Records provided:

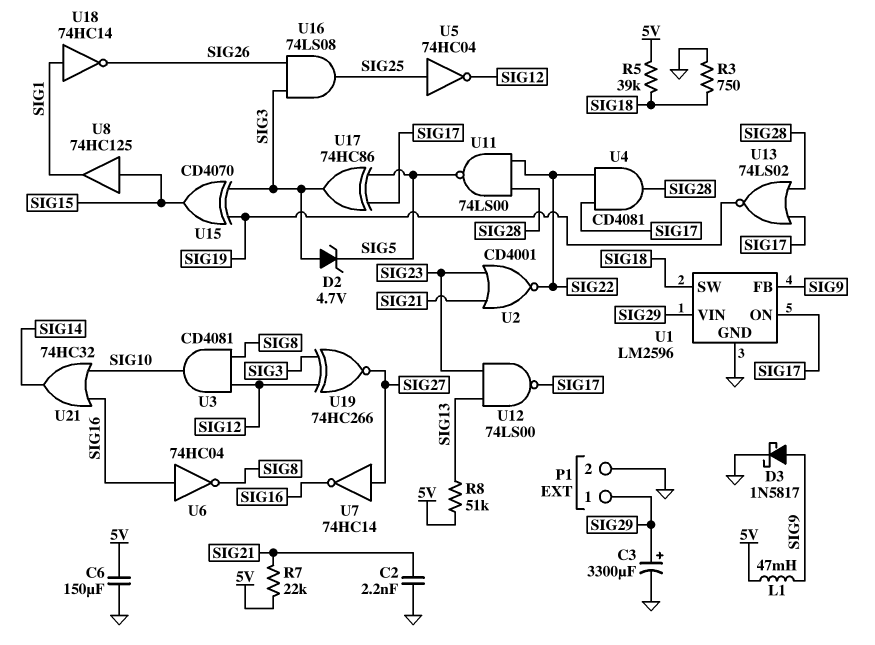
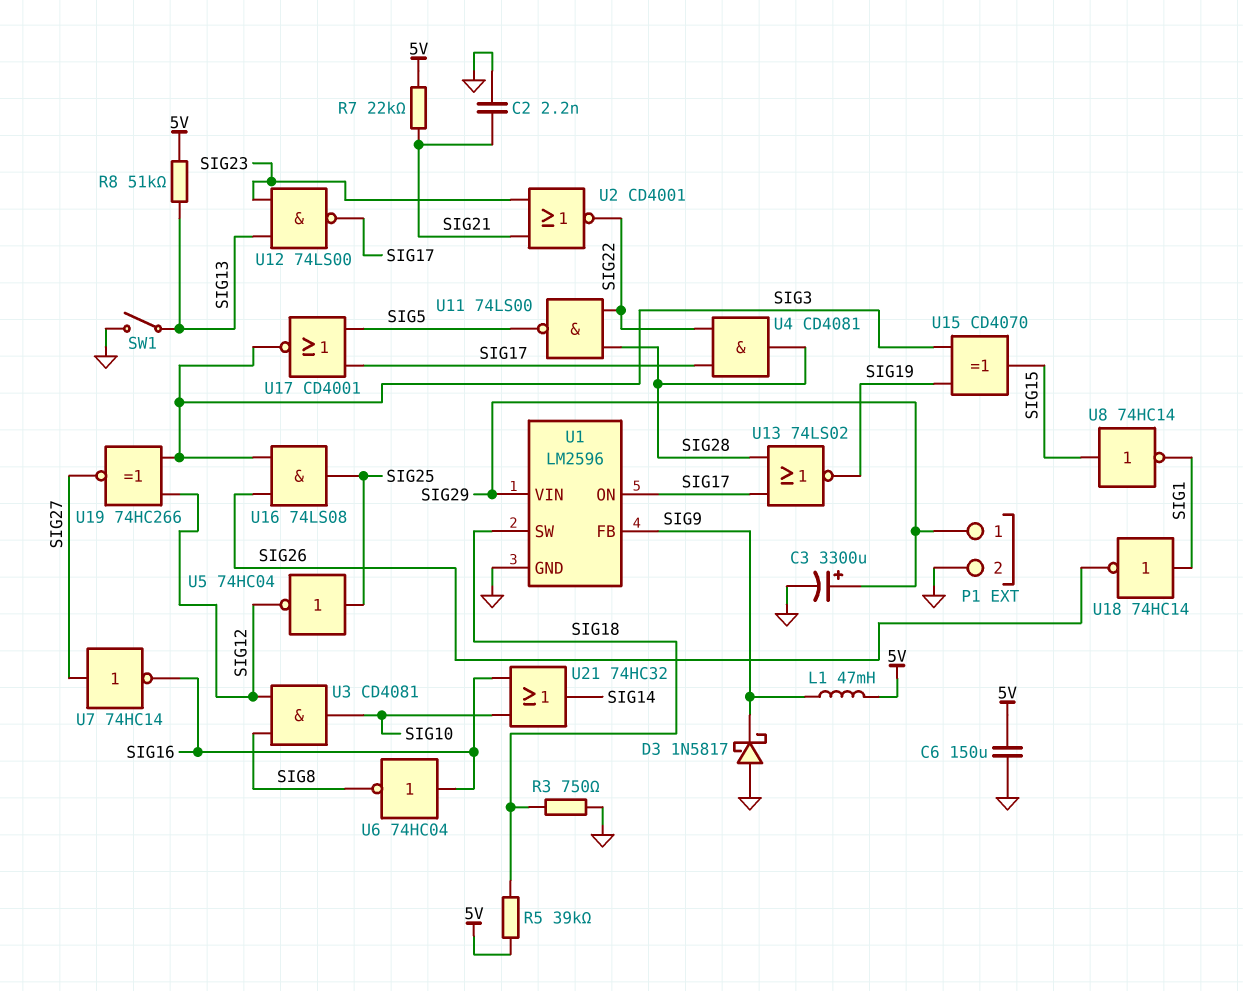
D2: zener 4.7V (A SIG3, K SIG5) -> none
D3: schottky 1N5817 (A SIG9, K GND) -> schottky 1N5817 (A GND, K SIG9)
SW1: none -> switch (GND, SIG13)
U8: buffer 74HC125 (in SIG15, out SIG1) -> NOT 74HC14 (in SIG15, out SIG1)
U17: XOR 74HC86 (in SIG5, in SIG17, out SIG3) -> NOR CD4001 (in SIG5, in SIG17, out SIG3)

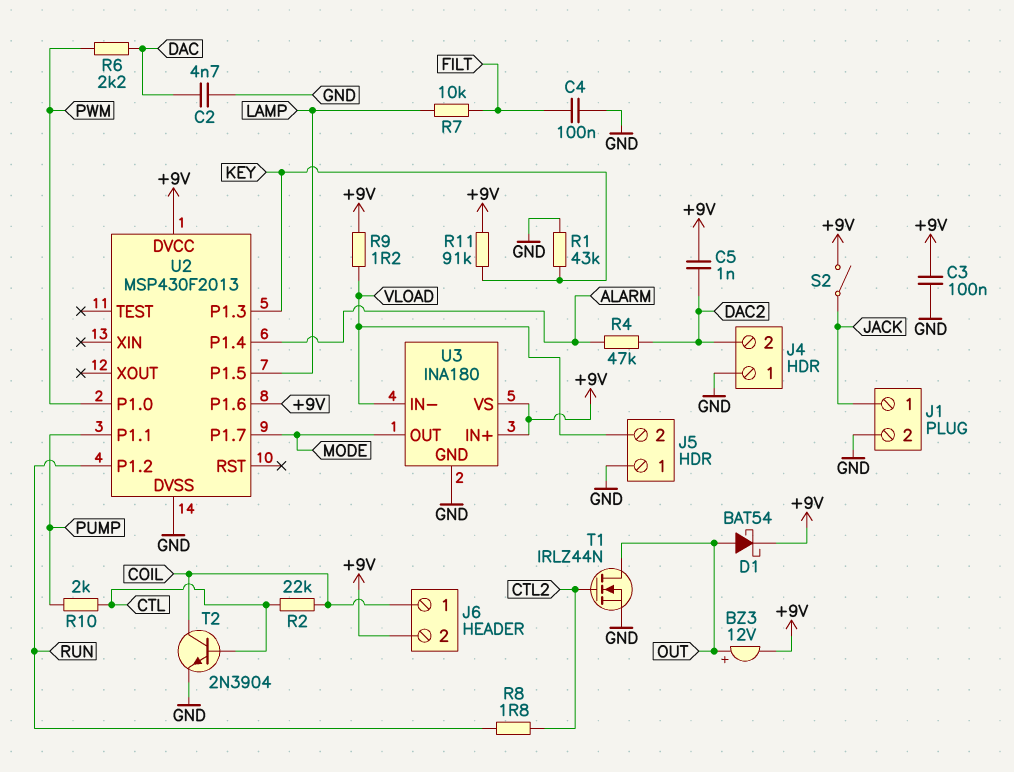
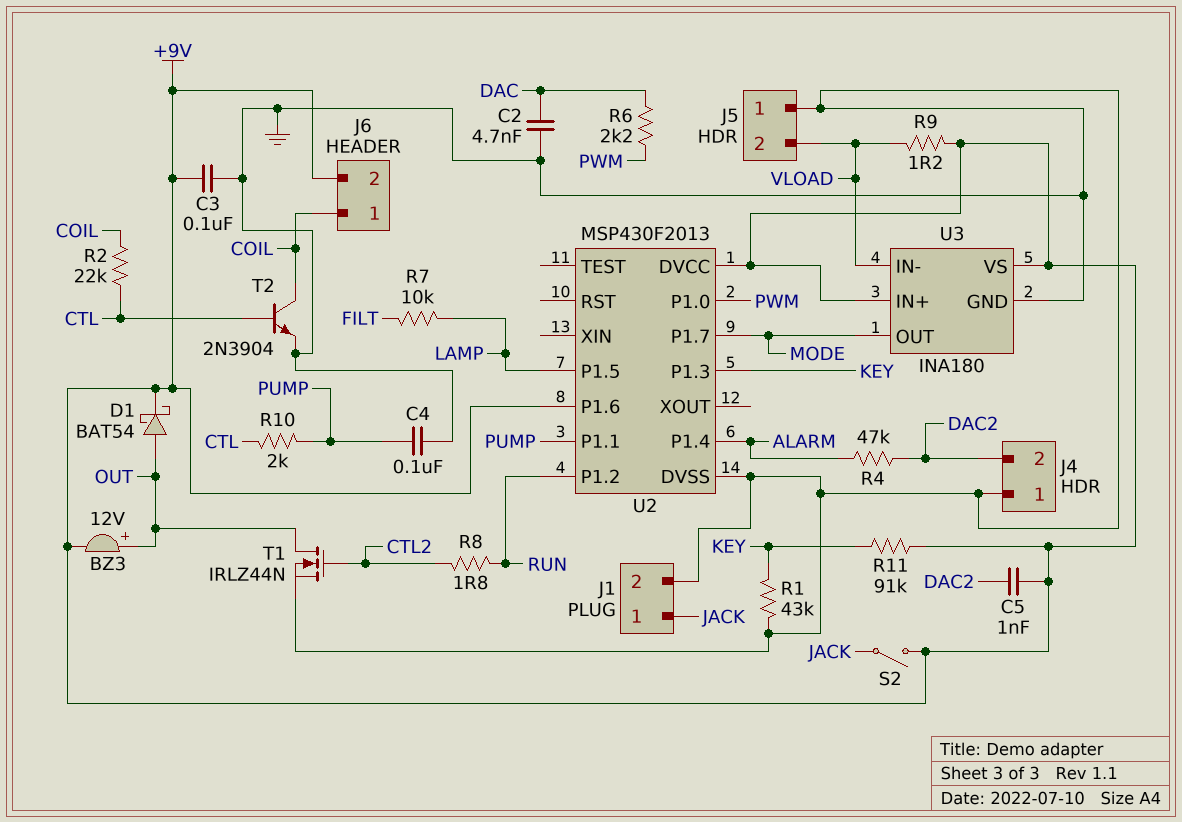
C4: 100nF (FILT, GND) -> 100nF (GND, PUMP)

About this task: The records above must be copied exactly, with no pictures carried over.

Answer space:
D2: zener 4.7V (A SIG3, K SIG5) -> none
D3: schottky 1N5817 (A SIG9, K GND) -> schottky 1N5817 (A GND, K SIG9)
SW1: none -> switch (GND, SIG13)
U8: buffer 74HC125 (in SIG15, out SIG1) -> NOT 74HC14 (in SIG15, out SIG1)
U17: XOR 74HC86 (in SIG5, in SIG17, out SIG3) -> NOR CD4001 (in SIG5, in SIG17, out SIG3)

C4: 100nF (FILT, GND) -> 100nF (GND, PUMP)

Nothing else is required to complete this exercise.